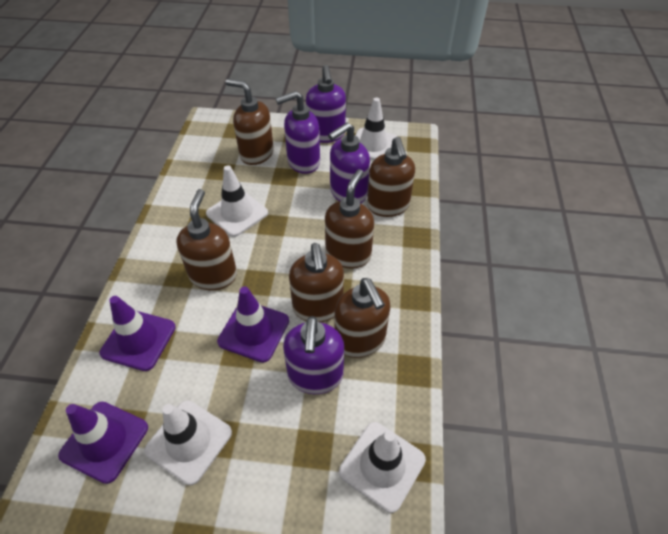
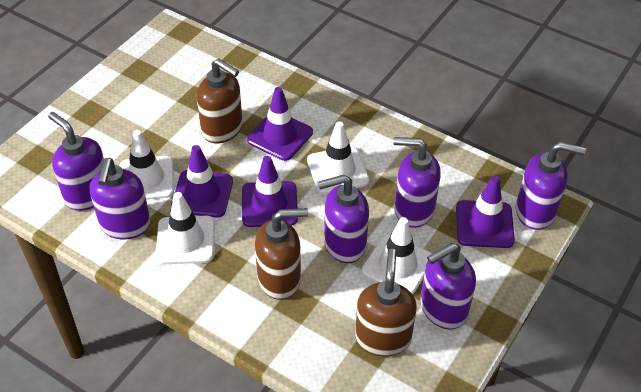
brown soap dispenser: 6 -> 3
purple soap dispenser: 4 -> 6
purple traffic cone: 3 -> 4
--
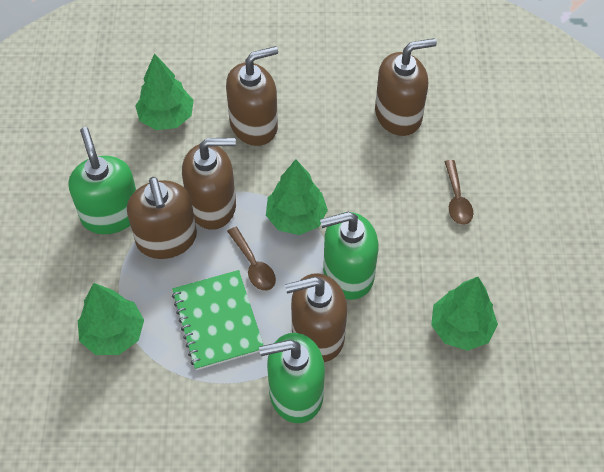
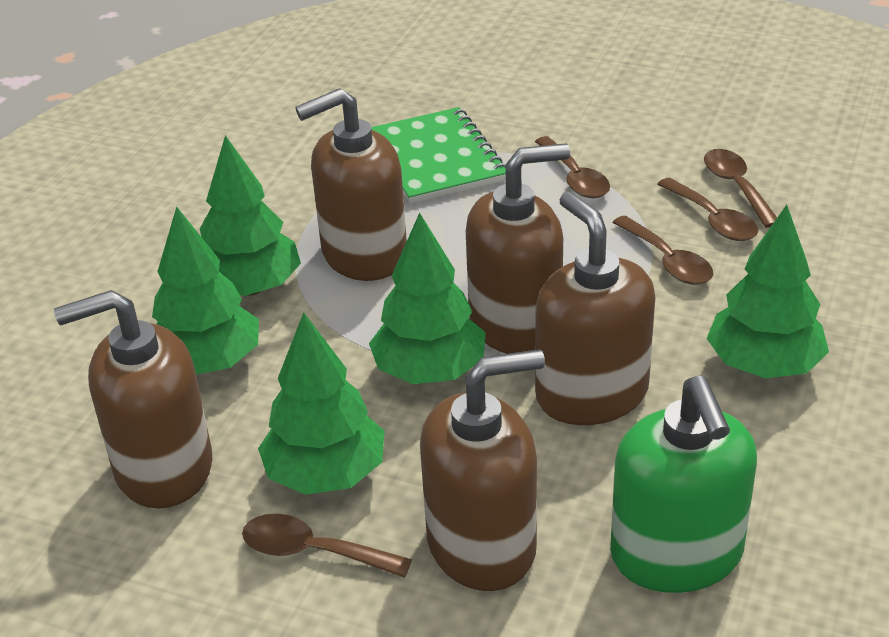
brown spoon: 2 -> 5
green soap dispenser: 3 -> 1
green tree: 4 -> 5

Problem description: Copy out, from the data above, each line where the string "brown" is present.

Completed task:
brown soap dispenser: 6 -> 3
brown spoon: 2 -> 5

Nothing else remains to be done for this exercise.